**Your objective**:
Could you count the lines in the listing that include the word "right"? Give only the number.

**Excerpted data**:
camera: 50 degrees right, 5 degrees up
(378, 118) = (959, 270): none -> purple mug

---

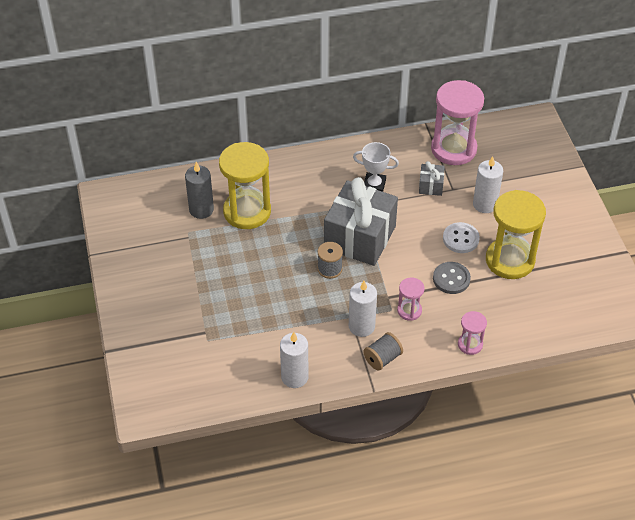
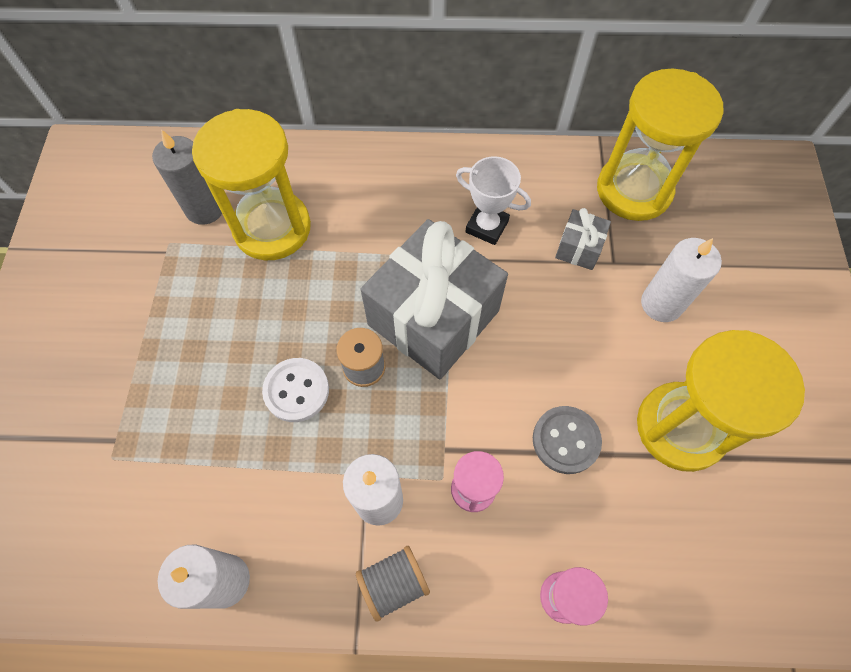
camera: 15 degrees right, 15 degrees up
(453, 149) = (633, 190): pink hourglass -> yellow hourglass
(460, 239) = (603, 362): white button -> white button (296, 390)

**Written answer**:
2